### Problem requirements
Go through the material underneath and show every line where the string "none" occurs.

### Data to use
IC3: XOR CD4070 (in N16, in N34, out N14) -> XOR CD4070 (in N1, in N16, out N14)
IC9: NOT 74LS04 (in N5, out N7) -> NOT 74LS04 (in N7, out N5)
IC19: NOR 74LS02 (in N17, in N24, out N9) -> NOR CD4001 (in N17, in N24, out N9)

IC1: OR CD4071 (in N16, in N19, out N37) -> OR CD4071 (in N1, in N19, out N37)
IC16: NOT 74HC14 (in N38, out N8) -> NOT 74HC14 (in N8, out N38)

...

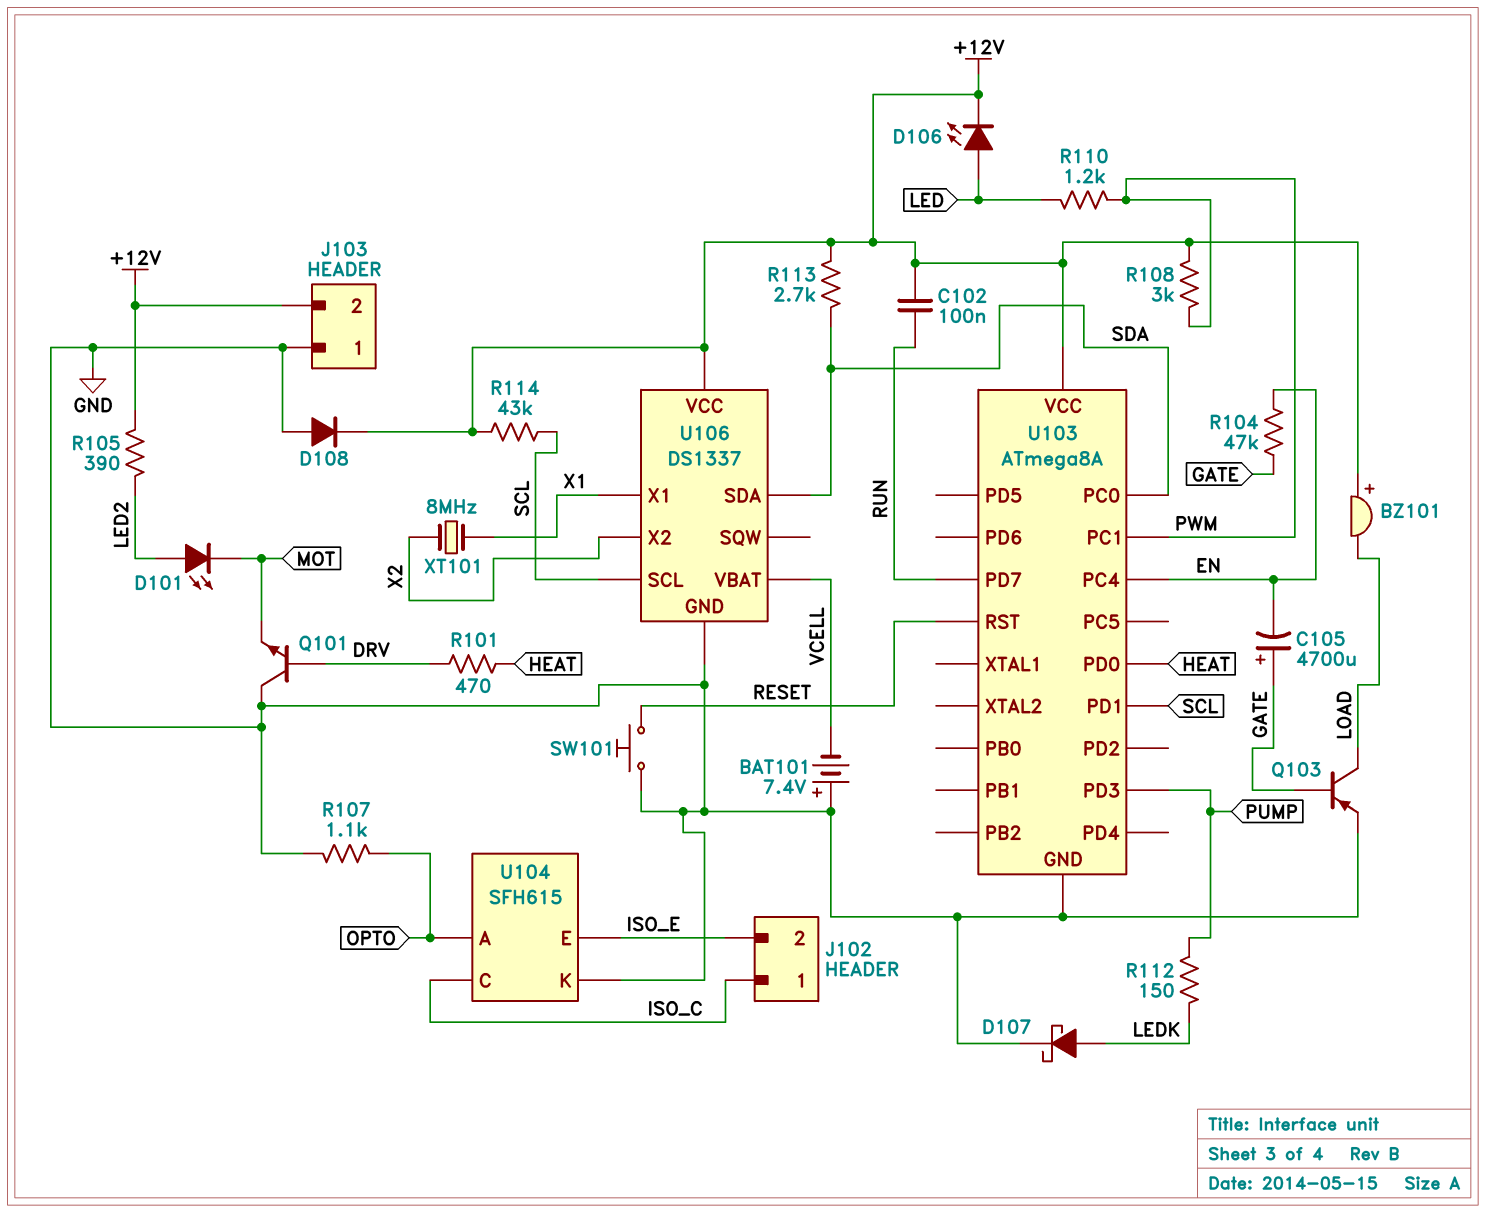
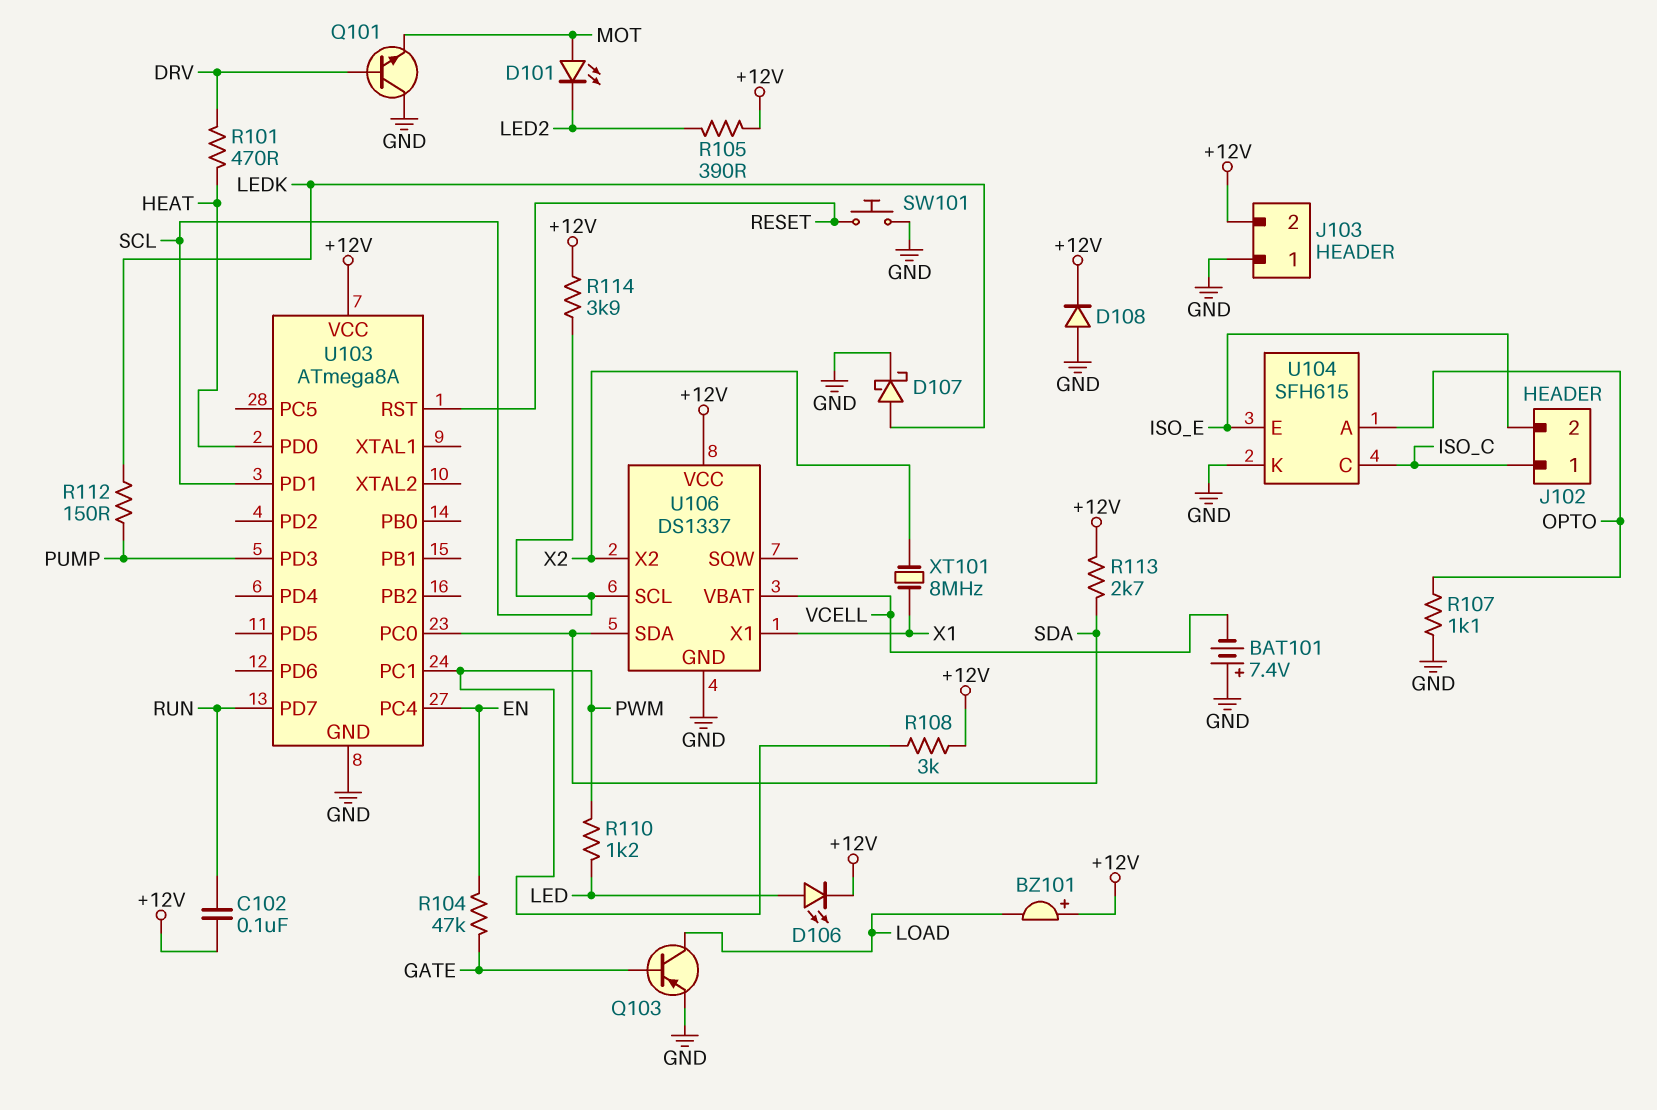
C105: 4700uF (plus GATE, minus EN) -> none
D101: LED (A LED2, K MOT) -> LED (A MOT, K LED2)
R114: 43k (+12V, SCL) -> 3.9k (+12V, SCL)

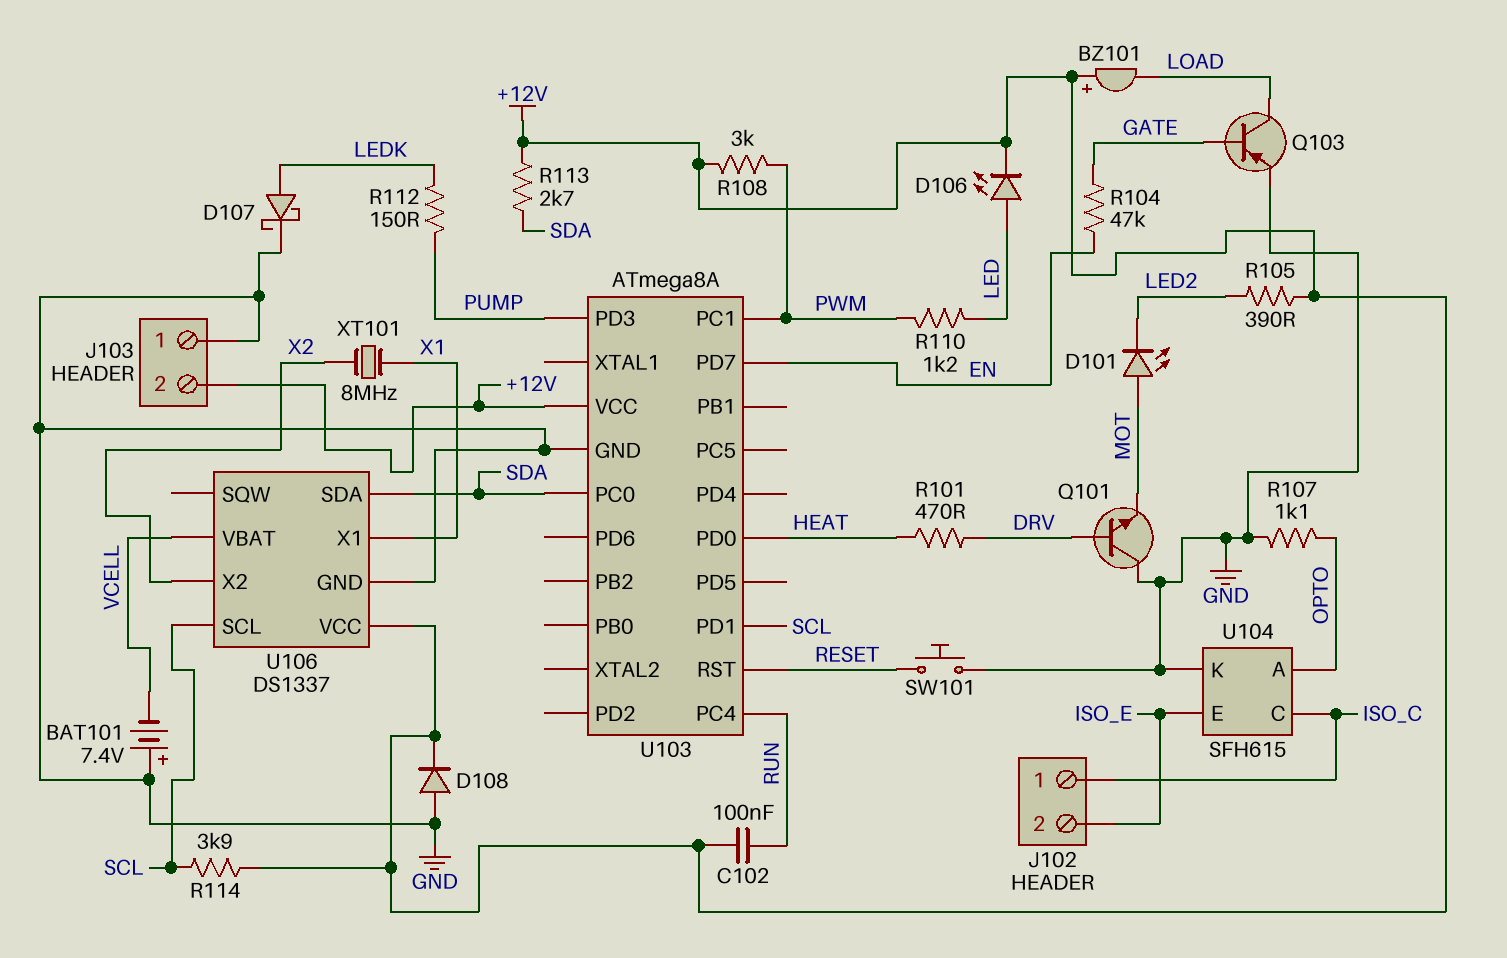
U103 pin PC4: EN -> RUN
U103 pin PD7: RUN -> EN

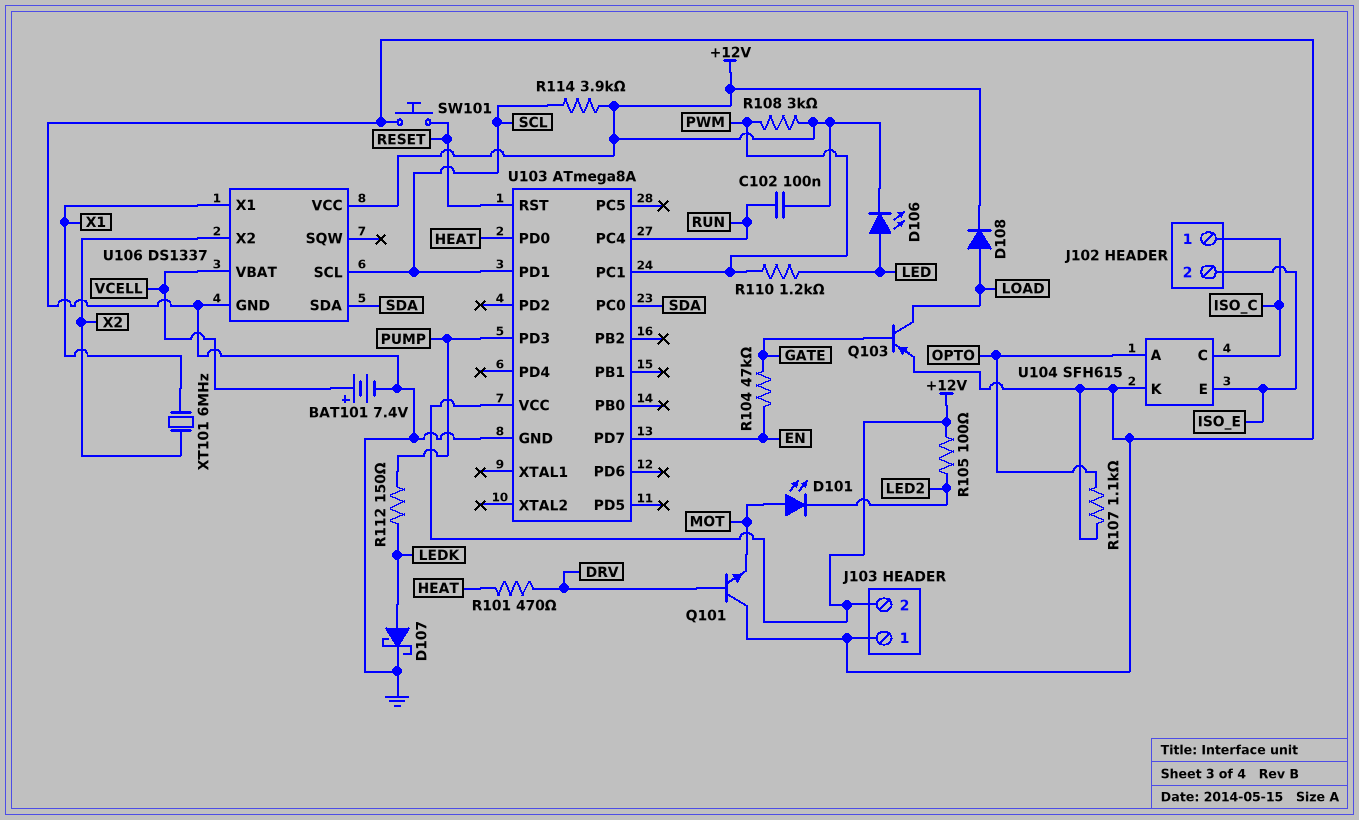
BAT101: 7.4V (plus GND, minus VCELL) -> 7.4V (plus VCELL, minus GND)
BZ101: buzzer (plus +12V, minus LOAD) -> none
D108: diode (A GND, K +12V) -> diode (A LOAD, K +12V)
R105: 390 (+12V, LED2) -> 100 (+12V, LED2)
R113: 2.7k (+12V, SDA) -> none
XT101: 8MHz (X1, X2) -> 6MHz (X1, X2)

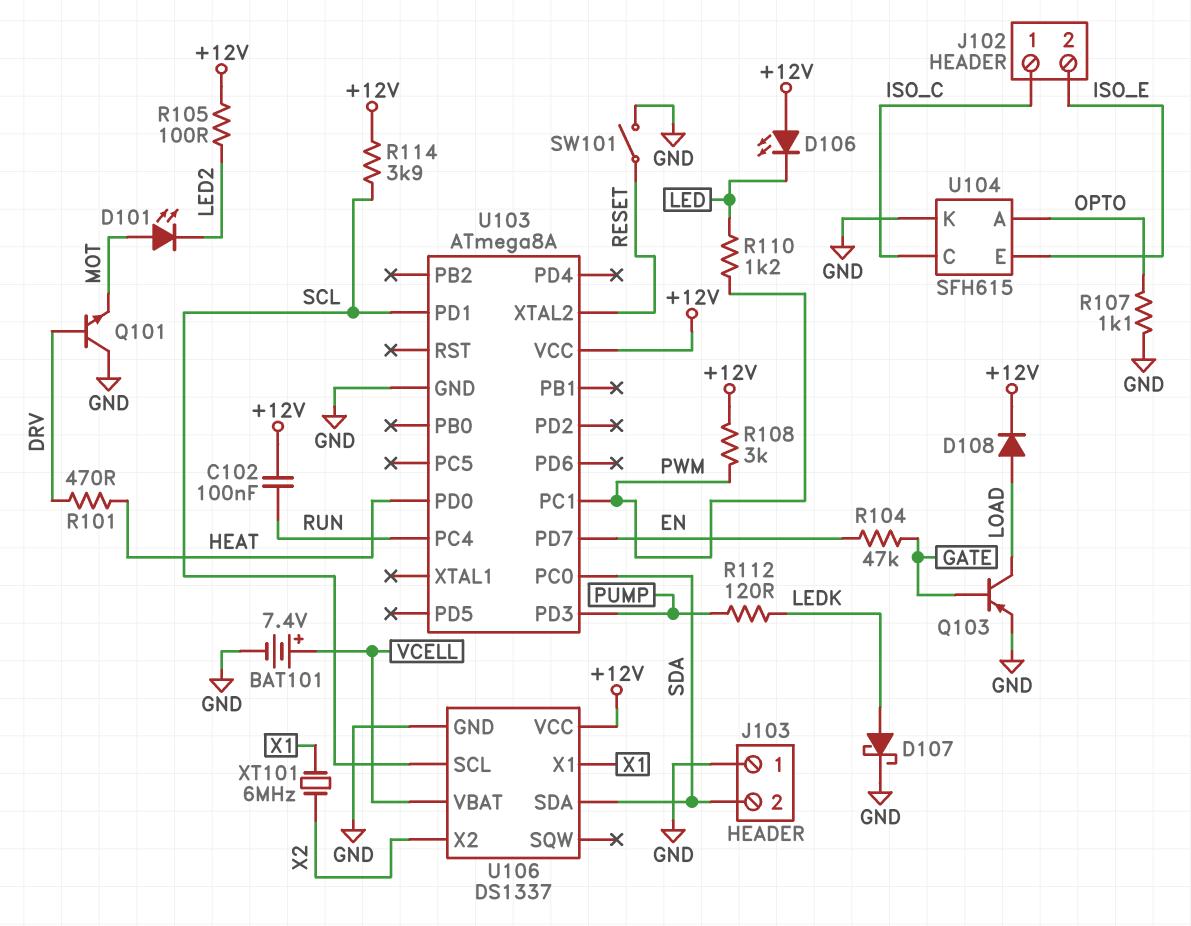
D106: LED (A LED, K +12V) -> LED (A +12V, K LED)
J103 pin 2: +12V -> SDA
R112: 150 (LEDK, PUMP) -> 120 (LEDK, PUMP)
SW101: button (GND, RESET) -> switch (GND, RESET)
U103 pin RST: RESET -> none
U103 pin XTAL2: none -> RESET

### Solution
C105: 4700uF (plus GATE, minus EN) -> none
BZ101: buzzer (plus +12V, minus LOAD) -> none
R113: 2.7k (+12V, SDA) -> none
U103 pin RST: RESET -> none
U103 pin XTAL2: none -> RESET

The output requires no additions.